> _WORK REQUIRED_: All of the listing below must be repeated word for word. Pictures are the only thing to omit.

(SUPPLIED MATERIAL Opens)

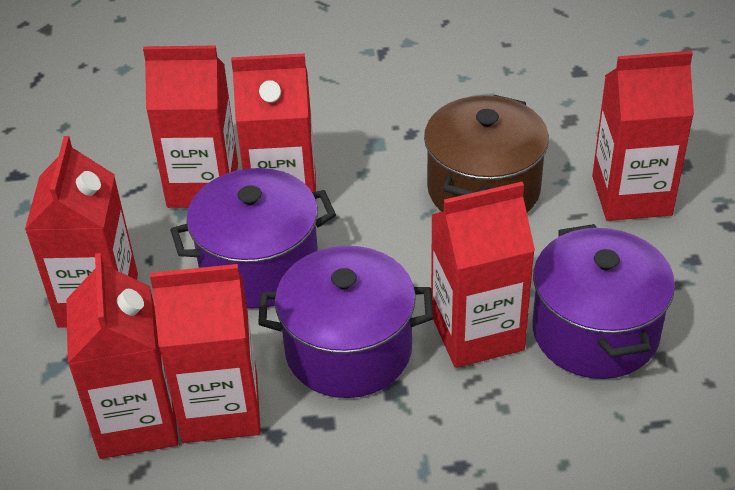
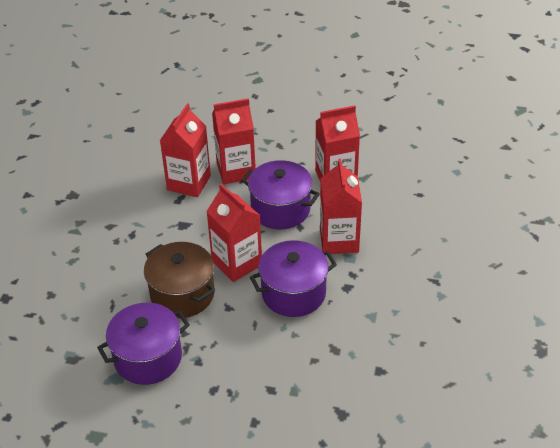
red carton: 7 -> 5

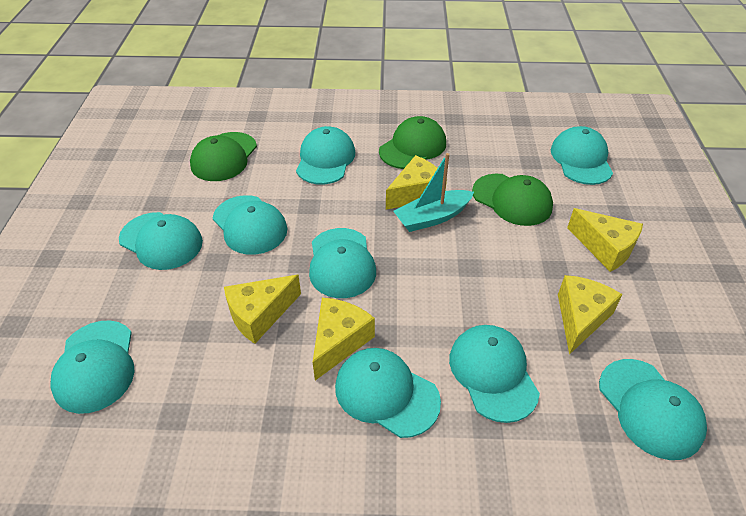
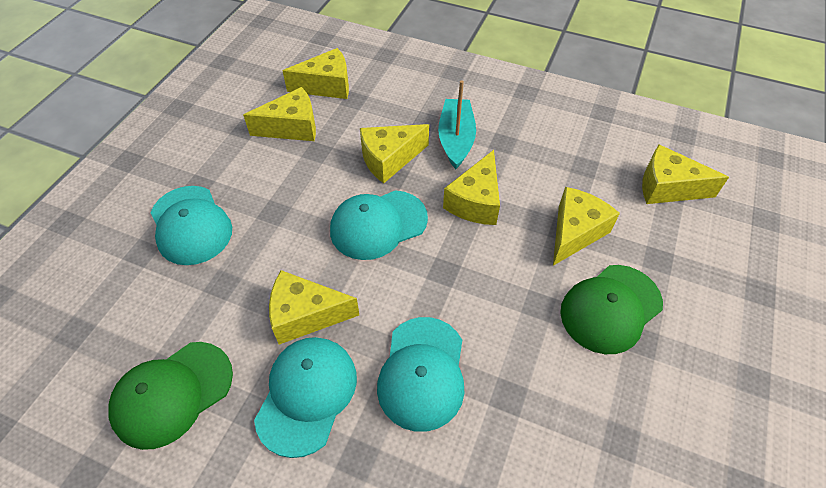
green cap: 3 -> 2
turquoise cap: 9 -> 4
yellow cheese: 5 -> 7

(SUPPLIED MATERIAL Closes)

> _RESULT OF THIS TASK_:
red carton: 7 -> 5

green cap: 3 -> 2
turquoise cap: 9 -> 4
yellow cheese: 5 -> 7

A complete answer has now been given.